Task goal: Rewrite the lines of every item below, changing each "px" to "pixels" and keeping everything else the same. Leave out the pictures.

---*---

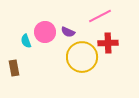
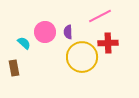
purple semicircle: rotated 64 degrees clockwise
cyan semicircle: moved 2 px left, 2 px down; rotated 152 degrees clockwise
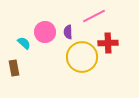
pink line: moved 6 px left
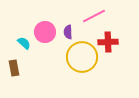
red cross: moved 1 px up
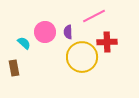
red cross: moved 1 px left
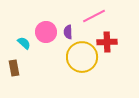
pink circle: moved 1 px right
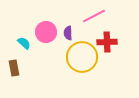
purple semicircle: moved 1 px down
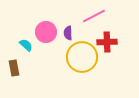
cyan semicircle: moved 2 px right, 2 px down
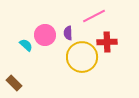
pink circle: moved 1 px left, 3 px down
brown rectangle: moved 15 px down; rotated 35 degrees counterclockwise
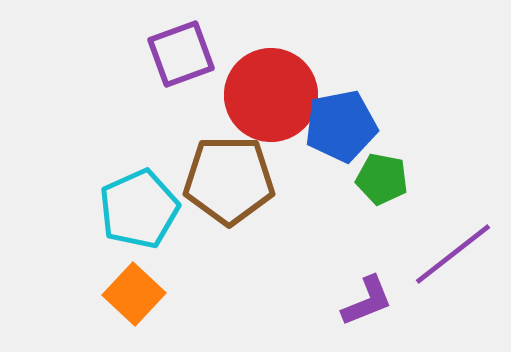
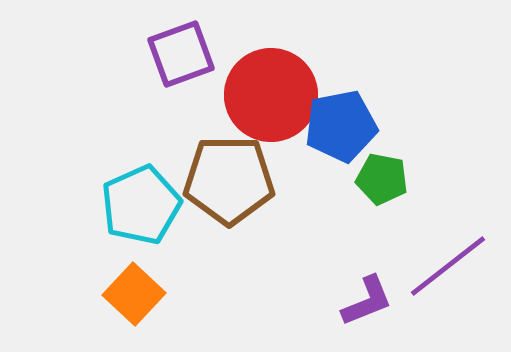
cyan pentagon: moved 2 px right, 4 px up
purple line: moved 5 px left, 12 px down
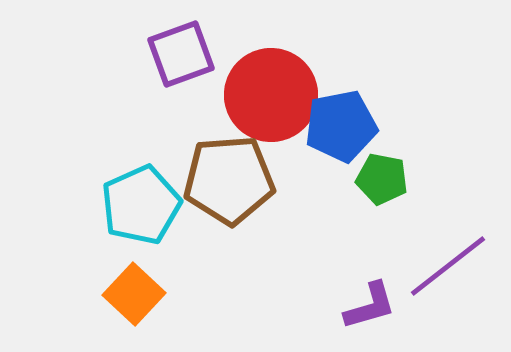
brown pentagon: rotated 4 degrees counterclockwise
purple L-shape: moved 3 px right, 5 px down; rotated 6 degrees clockwise
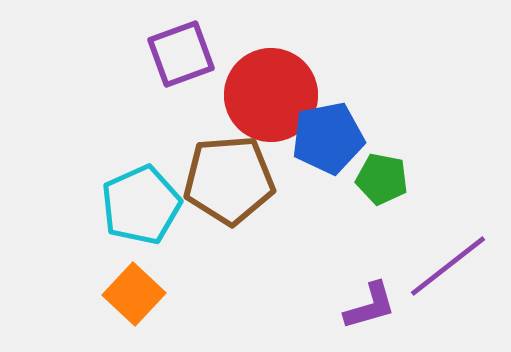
blue pentagon: moved 13 px left, 12 px down
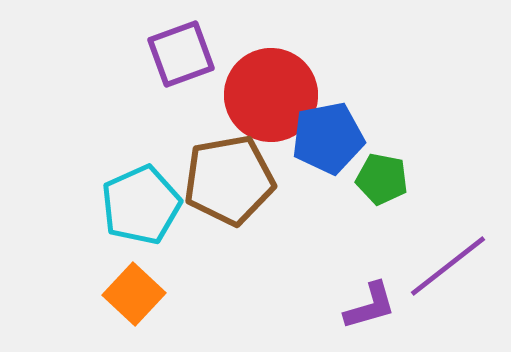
brown pentagon: rotated 6 degrees counterclockwise
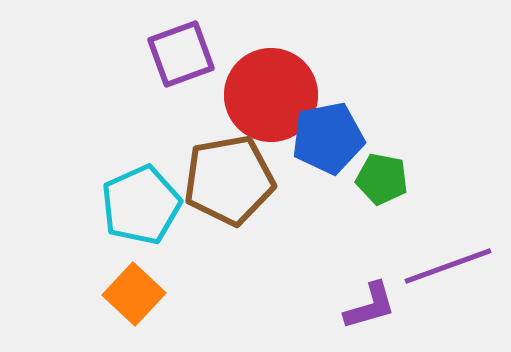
purple line: rotated 18 degrees clockwise
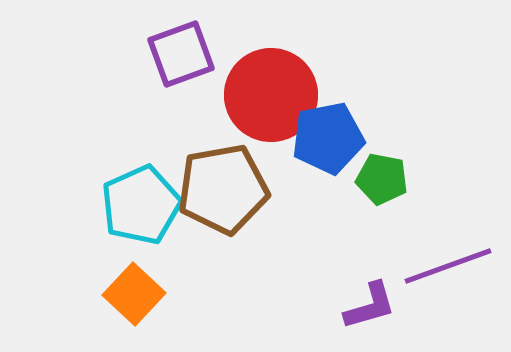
brown pentagon: moved 6 px left, 9 px down
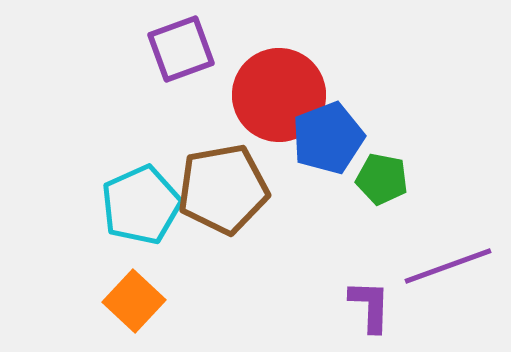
purple square: moved 5 px up
red circle: moved 8 px right
blue pentagon: rotated 10 degrees counterclockwise
orange square: moved 7 px down
purple L-shape: rotated 72 degrees counterclockwise
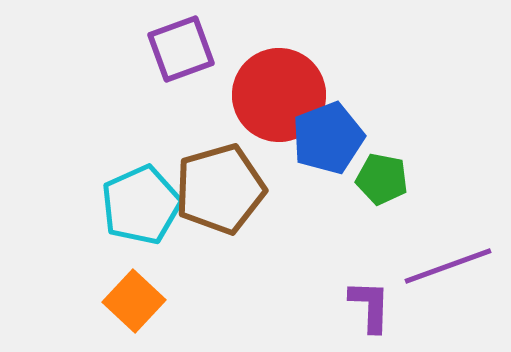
brown pentagon: moved 3 px left; rotated 6 degrees counterclockwise
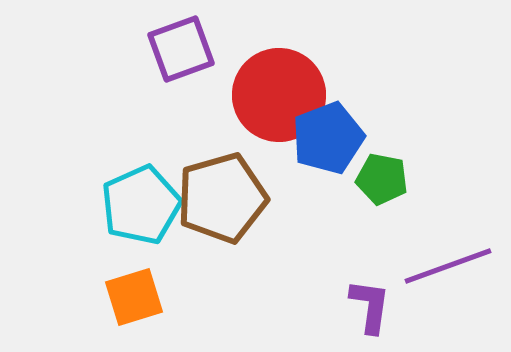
brown pentagon: moved 2 px right, 9 px down
orange square: moved 4 px up; rotated 30 degrees clockwise
purple L-shape: rotated 6 degrees clockwise
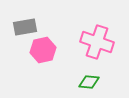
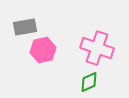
pink cross: moved 6 px down
green diamond: rotated 30 degrees counterclockwise
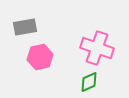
pink hexagon: moved 3 px left, 7 px down
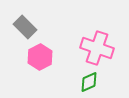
gray rectangle: rotated 55 degrees clockwise
pink hexagon: rotated 15 degrees counterclockwise
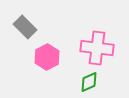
pink cross: rotated 12 degrees counterclockwise
pink hexagon: moved 7 px right
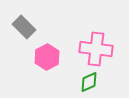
gray rectangle: moved 1 px left
pink cross: moved 1 px left, 1 px down
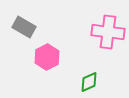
gray rectangle: rotated 15 degrees counterclockwise
pink cross: moved 12 px right, 17 px up
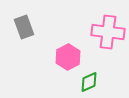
gray rectangle: rotated 40 degrees clockwise
pink hexagon: moved 21 px right
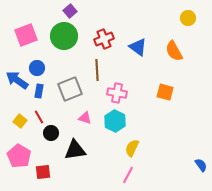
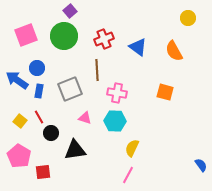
cyan hexagon: rotated 25 degrees counterclockwise
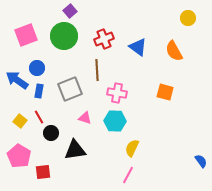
blue semicircle: moved 4 px up
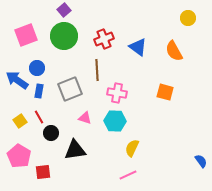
purple square: moved 6 px left, 1 px up
yellow square: rotated 16 degrees clockwise
pink line: rotated 36 degrees clockwise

---*---

Answer for the task:
purple semicircle: rotated 64 degrees clockwise
cyan semicircle: moved 2 pixels left, 2 pixels down; rotated 152 degrees clockwise
pink line: moved 6 pixels left
red cross: moved 1 pixels up
red cross: moved 1 pixels left
pink circle: moved 1 pixels right
purple semicircle: moved 1 pixels down
cyan semicircle: moved 2 pixels right, 2 pixels down
pink circle: moved 1 pixels left, 3 pixels down
brown rectangle: moved 15 pixels down; rotated 35 degrees counterclockwise
cyan pentagon: moved 2 pixels right, 4 pixels up
purple line: moved 5 pixels left, 12 pixels down
brown pentagon: rotated 4 degrees counterclockwise
purple L-shape: moved 3 pixels right, 5 pixels down; rotated 6 degrees clockwise
blue pentagon: moved 13 pixels left, 12 pixels down
brown pentagon: rotated 6 degrees counterclockwise
purple line: rotated 18 degrees clockwise
brown pentagon: moved 6 pixels left, 9 pixels down
purple square: moved 5 pixels up
red circle: moved 8 pixels right
blue pentagon: rotated 10 degrees counterclockwise
orange square: moved 7 pixels down
purple L-shape: rotated 72 degrees counterclockwise
brown pentagon: moved 3 pixels left; rotated 6 degrees counterclockwise
brown pentagon: moved 2 pixels right, 9 pixels down
orange square: moved 4 pixels up; rotated 30 degrees clockwise
purple L-shape: rotated 6 degrees clockwise
pink cross: moved 6 pixels down
green diamond: rotated 30 degrees counterclockwise
pink hexagon: moved 3 pixels left, 7 pixels down
gray rectangle: rotated 55 degrees clockwise
pink hexagon: rotated 15 degrees counterclockwise
pink cross: rotated 12 degrees counterclockwise
pink hexagon: moved 7 pixels right
gray rectangle: moved 1 pixels left
pink cross: moved 1 pixels left, 1 pixels down
gray rectangle: rotated 15 degrees counterclockwise
pink cross: moved 12 pixels right, 17 pixels up
gray rectangle: rotated 40 degrees clockwise
pink hexagon: moved 21 pixels right
cyan hexagon: rotated 25 degrees counterclockwise
blue semicircle: moved 4 pixels up
purple square: moved 6 pixels left, 1 pixels up
yellow square: rotated 16 degrees clockwise
pink line: rotated 36 degrees clockwise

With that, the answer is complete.